Task objective ::
Give back, word for word, the line that contains "red spinning top [672,153,735,218]" and every line that follows it in the data below.
*** Material for the task ***
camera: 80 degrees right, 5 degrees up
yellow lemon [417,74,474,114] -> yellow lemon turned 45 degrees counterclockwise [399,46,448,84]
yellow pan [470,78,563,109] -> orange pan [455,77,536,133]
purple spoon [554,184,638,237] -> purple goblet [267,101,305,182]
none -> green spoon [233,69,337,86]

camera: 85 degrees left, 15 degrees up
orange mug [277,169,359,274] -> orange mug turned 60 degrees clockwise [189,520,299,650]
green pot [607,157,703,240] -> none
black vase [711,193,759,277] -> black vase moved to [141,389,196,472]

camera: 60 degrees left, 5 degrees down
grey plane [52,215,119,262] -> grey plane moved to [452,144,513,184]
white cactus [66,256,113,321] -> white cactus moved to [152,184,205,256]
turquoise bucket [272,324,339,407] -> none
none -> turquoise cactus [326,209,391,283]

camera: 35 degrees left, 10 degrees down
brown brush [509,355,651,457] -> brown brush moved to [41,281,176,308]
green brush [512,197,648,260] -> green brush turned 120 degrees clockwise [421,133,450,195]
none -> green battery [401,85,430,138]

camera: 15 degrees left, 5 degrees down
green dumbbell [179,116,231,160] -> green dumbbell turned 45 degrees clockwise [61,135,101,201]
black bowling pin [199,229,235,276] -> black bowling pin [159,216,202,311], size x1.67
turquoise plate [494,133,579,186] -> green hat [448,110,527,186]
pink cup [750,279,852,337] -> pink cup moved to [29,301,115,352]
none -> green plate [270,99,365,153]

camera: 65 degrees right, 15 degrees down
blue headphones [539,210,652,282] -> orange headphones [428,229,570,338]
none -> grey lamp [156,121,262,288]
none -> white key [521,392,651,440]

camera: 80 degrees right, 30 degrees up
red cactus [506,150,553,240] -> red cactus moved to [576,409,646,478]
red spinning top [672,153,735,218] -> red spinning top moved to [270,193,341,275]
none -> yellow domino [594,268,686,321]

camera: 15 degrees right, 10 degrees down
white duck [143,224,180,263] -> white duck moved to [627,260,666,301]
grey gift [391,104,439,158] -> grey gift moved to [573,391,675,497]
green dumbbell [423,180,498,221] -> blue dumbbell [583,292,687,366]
*** End of Material for the task ***
Result of this exercise ::
red spinning top [672,153,735,218] -> red spinning top moved to [270,193,341,275]
none -> yellow domino [594,268,686,321]

camera: 15 degrees right, 10 degrees down
white duck [143,224,180,263] -> white duck moved to [627,260,666,301]
grey gift [391,104,439,158] -> grey gift moved to [573,391,675,497]
green dumbbell [423,180,498,221] -> blue dumbbell [583,292,687,366]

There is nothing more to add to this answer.